**PROBLEM DESCRIPTION**: Go line by line through the entries and show those that hold the string "rolling".

─── RECORD SET

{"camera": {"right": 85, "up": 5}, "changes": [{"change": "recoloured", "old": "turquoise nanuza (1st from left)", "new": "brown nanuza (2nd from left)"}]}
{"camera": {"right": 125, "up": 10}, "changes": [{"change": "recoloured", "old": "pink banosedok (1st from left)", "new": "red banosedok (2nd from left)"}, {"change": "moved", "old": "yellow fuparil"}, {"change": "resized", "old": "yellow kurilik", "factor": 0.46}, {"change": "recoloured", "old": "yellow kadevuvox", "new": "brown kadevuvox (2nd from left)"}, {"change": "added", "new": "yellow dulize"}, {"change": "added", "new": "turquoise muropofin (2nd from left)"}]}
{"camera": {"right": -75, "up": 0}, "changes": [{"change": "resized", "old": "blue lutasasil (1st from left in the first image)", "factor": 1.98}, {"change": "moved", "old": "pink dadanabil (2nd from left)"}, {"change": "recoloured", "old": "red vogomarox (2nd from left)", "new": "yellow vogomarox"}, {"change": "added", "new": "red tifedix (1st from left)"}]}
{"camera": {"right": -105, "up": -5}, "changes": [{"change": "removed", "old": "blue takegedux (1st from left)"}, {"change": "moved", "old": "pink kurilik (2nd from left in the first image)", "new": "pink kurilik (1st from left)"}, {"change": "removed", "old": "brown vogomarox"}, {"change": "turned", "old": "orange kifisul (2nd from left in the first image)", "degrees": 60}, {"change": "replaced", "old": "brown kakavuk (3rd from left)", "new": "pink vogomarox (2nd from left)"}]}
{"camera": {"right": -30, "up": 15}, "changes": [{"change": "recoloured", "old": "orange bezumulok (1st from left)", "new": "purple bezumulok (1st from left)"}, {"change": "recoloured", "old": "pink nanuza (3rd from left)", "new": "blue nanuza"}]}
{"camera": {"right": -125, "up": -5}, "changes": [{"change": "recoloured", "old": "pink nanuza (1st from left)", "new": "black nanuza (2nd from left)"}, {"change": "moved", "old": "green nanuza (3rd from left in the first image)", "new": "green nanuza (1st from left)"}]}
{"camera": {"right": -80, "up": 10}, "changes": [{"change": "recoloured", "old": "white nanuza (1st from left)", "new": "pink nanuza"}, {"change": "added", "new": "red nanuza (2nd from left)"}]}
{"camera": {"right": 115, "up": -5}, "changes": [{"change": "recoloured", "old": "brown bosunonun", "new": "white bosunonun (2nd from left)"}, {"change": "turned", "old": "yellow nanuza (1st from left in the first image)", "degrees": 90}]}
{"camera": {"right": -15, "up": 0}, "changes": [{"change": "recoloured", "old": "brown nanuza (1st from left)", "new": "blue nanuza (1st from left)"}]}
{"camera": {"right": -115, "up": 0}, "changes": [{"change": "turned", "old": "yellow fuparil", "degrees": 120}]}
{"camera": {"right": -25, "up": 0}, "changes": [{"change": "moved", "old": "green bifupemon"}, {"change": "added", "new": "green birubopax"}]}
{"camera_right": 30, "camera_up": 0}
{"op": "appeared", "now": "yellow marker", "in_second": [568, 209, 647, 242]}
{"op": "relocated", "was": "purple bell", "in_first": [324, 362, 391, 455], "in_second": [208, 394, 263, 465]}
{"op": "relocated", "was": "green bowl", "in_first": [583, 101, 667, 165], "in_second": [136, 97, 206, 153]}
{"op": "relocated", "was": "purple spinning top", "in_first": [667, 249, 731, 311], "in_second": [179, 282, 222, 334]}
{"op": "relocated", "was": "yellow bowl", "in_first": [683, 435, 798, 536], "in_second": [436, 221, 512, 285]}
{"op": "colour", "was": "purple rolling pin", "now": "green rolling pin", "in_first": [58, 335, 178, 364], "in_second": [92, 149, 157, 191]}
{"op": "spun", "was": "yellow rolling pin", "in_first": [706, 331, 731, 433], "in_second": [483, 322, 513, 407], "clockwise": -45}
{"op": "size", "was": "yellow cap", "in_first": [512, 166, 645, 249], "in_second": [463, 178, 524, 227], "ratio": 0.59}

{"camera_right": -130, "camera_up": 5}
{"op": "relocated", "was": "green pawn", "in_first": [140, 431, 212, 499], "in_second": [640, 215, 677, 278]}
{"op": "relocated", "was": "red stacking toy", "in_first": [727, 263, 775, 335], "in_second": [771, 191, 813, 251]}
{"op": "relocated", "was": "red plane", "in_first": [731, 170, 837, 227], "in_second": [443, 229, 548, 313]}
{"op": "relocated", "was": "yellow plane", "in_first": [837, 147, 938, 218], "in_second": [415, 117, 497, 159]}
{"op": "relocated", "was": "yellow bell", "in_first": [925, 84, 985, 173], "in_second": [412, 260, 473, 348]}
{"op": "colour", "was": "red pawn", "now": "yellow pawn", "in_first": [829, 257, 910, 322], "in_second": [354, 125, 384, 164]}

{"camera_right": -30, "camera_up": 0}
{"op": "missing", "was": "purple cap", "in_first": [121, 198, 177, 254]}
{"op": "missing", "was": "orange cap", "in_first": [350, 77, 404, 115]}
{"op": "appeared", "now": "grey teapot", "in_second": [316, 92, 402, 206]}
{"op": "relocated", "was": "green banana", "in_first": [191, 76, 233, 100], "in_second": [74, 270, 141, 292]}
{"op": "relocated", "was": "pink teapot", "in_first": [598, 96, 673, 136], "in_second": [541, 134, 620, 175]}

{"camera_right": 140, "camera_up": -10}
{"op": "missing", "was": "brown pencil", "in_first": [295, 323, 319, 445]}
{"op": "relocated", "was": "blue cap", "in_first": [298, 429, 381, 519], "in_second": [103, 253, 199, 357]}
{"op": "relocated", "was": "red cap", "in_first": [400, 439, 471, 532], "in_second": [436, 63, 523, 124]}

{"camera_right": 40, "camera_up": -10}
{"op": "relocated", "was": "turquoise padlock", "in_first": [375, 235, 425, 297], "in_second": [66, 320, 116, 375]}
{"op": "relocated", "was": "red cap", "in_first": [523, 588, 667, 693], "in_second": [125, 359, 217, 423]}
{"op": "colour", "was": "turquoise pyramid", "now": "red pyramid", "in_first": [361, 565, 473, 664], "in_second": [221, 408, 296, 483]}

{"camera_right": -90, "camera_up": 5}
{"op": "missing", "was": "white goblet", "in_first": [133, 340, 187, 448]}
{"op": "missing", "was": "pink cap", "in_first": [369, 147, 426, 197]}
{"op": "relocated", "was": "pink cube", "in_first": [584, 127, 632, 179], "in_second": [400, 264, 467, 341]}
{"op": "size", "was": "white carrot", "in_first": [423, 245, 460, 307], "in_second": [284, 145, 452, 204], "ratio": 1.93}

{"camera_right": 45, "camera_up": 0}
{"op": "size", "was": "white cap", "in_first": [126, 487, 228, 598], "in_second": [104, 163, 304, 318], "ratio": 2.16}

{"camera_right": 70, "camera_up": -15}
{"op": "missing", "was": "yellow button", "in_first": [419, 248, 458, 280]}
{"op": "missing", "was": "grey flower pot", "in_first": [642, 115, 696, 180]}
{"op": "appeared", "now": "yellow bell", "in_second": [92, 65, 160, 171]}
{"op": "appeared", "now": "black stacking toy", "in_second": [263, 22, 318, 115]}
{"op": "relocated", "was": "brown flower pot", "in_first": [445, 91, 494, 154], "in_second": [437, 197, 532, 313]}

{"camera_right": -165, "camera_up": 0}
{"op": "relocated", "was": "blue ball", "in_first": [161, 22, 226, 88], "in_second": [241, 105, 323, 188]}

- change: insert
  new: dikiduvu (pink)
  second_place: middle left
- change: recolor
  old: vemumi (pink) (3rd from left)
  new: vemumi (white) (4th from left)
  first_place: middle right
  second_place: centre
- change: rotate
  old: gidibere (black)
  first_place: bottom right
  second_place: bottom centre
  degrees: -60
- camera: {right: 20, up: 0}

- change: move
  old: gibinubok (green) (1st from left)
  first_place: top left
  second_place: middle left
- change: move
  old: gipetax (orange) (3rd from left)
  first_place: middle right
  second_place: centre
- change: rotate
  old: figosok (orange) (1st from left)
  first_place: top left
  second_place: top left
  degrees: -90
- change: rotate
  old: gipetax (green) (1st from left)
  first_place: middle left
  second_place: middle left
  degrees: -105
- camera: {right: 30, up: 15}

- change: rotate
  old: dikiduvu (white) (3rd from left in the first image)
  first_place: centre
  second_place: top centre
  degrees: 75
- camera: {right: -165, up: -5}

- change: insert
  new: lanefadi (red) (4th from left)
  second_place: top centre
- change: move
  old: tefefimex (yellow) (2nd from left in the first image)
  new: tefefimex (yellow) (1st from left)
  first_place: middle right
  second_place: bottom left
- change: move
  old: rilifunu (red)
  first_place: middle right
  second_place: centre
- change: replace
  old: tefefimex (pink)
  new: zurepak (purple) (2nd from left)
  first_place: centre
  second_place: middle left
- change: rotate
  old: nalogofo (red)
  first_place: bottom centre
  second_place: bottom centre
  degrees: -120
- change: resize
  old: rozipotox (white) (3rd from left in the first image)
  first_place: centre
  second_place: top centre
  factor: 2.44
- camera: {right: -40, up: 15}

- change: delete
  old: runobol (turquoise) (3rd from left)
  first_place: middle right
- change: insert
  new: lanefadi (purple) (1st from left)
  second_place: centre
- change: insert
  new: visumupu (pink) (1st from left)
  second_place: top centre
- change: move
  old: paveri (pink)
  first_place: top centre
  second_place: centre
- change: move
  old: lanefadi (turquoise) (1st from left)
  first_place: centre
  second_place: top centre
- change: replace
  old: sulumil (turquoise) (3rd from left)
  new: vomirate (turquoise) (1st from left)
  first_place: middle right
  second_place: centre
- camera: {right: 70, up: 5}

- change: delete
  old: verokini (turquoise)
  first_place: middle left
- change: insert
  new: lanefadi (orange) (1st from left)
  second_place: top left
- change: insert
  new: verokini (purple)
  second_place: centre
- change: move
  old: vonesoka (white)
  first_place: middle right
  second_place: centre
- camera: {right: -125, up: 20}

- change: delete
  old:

──────

**RESPONSE BELOW**:
{"op": "colour", "was": "purple rolling pin", "now": "green rolling pin", "in_first": [58, 335, 178, 364], "in_second": [92, 149, 157, 191]}
{"op": "spun", "was": "yellow rolling pin", "in_first": [706, 331, 731, 433], "in_second": [483, 322, 513, 407], "clockwise": -45}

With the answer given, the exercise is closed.